*What is being asked*: Drop the pictures from the entries below, then reproduce the rest exactly.

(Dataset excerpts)
+ + + +
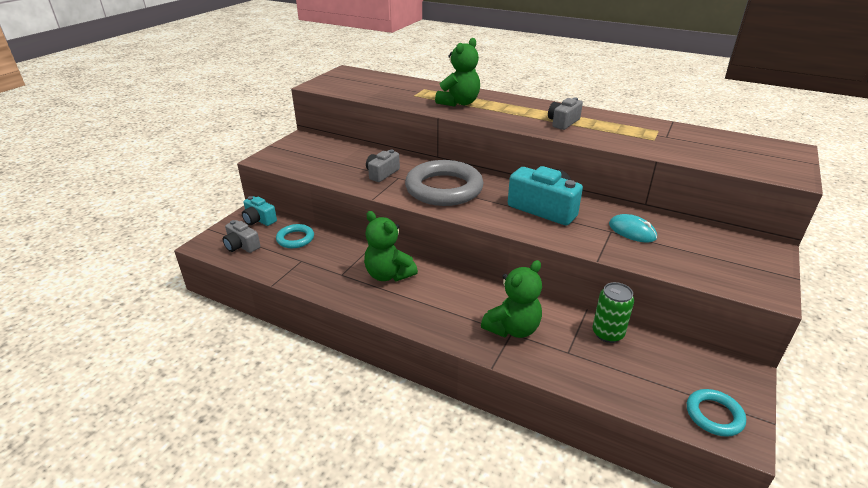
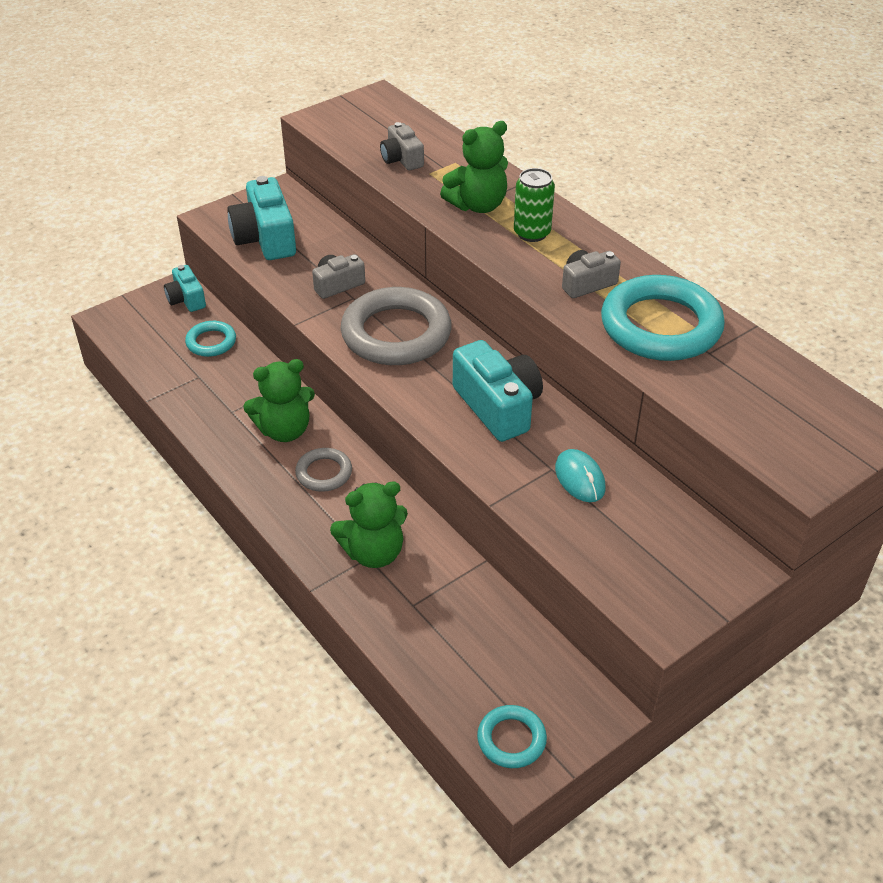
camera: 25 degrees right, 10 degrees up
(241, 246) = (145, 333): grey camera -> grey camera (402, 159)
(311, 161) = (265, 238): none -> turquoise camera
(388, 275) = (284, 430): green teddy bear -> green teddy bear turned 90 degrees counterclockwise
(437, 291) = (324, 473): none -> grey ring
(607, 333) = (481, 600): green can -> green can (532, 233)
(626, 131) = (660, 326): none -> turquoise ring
+ + + +
*Answer space*:
camera: 25 degrees right, 10 degrees up
(241, 246) = (145, 333): grey camera -> grey camera (402, 159)
(311, 161) = (265, 238): none -> turquoise camera
(388, 275) = (284, 430): green teddy bear -> green teddy bear turned 90 degrees counterclockwise
(437, 291) = (324, 473): none -> grey ring
(607, 333) = (481, 600): green can -> green can (532, 233)
(626, 131) = (660, 326): none -> turquoise ring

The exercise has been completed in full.